#### RECORDS SUPPLIED:
'''

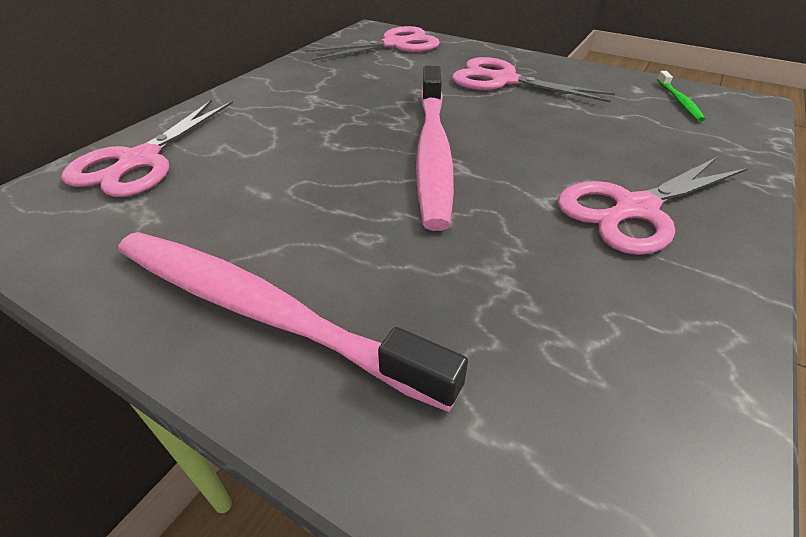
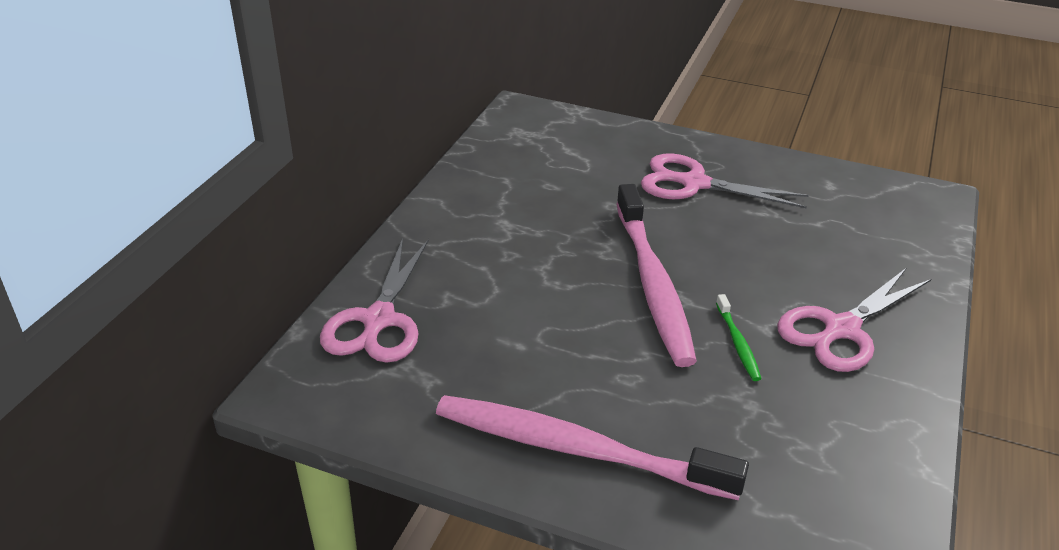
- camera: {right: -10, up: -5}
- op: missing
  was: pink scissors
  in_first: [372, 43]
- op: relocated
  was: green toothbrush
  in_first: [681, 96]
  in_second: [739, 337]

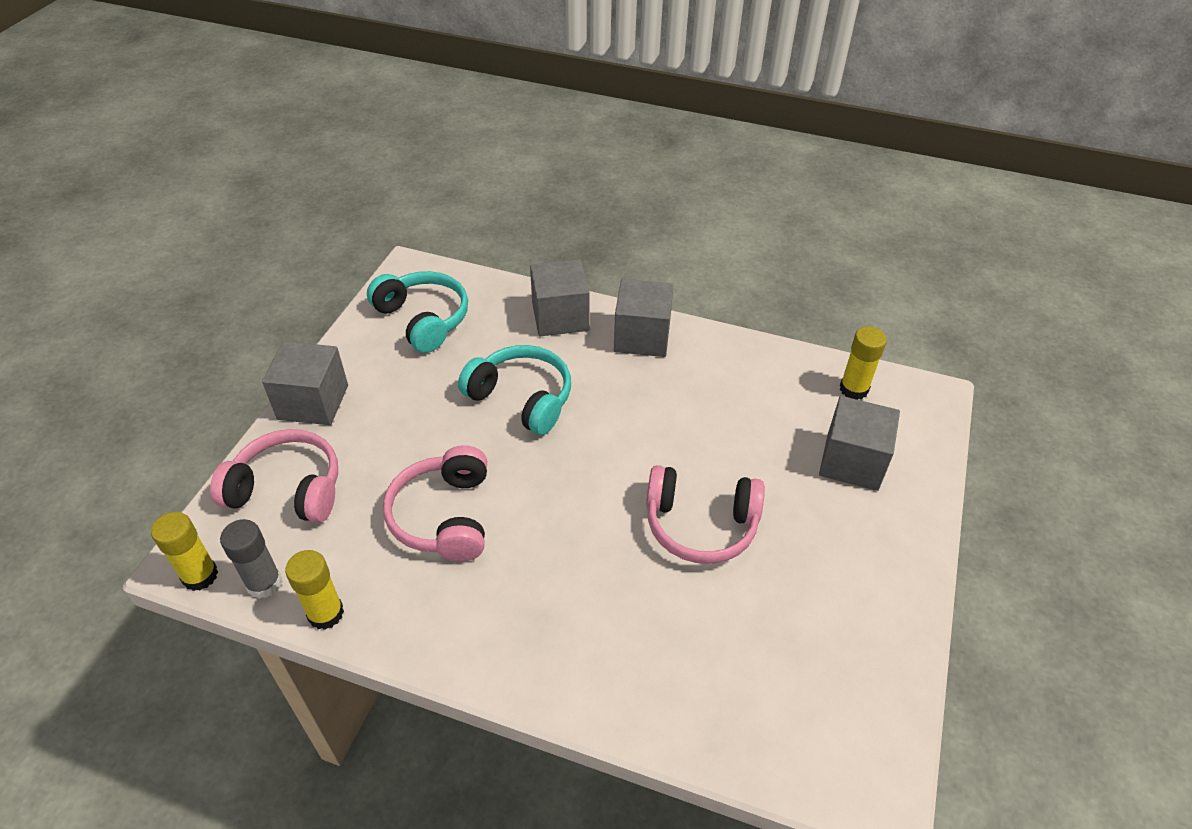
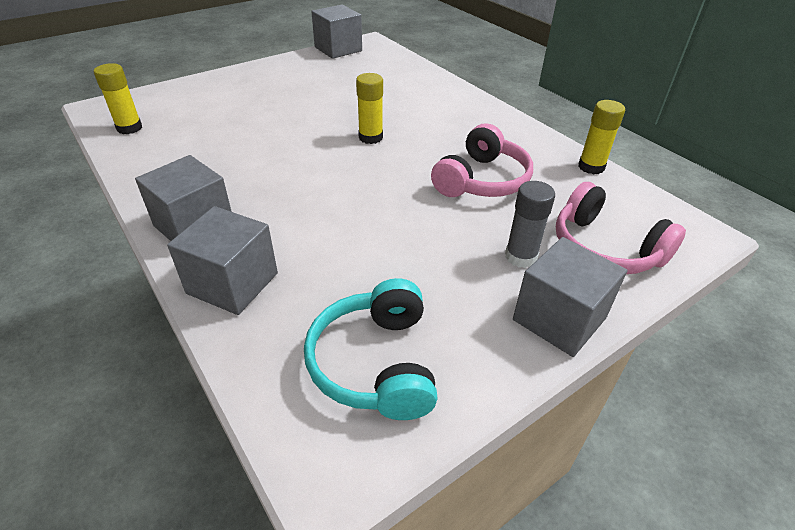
- camera: {right: -145, up: -5}
- op: relocated
  was: yellow glue stick
  in_first: [184, 551]
  in_second: [369, 108]
- op: relocated
  was: grey glue stick
  in_first: [251, 559]
  in_second: [530, 224]
- op: missing
  was: turquoise headphones
  in_first: [514, 390]
- op: missing
  was: pink headphones
  in_first: [705, 514]
- op: relocated
  was: grey cube
  in_first: [859, 443]
  in_second: [336, 32]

'''

#### WORK REQUIRED:
Only the lines from the line that contains "in_first: [372, 43]" through the end of the entries are to be written out, exactly and without pictures, both ends included.

#### REPLY TO THE EXERCISE:
  in_first: [372, 43]
- op: relocated
  was: green toothbrush
  in_first: [681, 96]
  in_second: [739, 337]

- camera: {right: -145, up: -5}
- op: relocated
  was: yellow glue stick
  in_first: [184, 551]
  in_second: [369, 108]
- op: relocated
  was: grey glue stick
  in_first: [251, 559]
  in_second: [530, 224]
- op: missing
  was: turquoise headphones
  in_first: [514, 390]
- op: missing
  was: pink headphones
  in_first: [705, 514]
- op: relocated
  was: grey cube
  in_first: [859, 443]
  in_second: [336, 32]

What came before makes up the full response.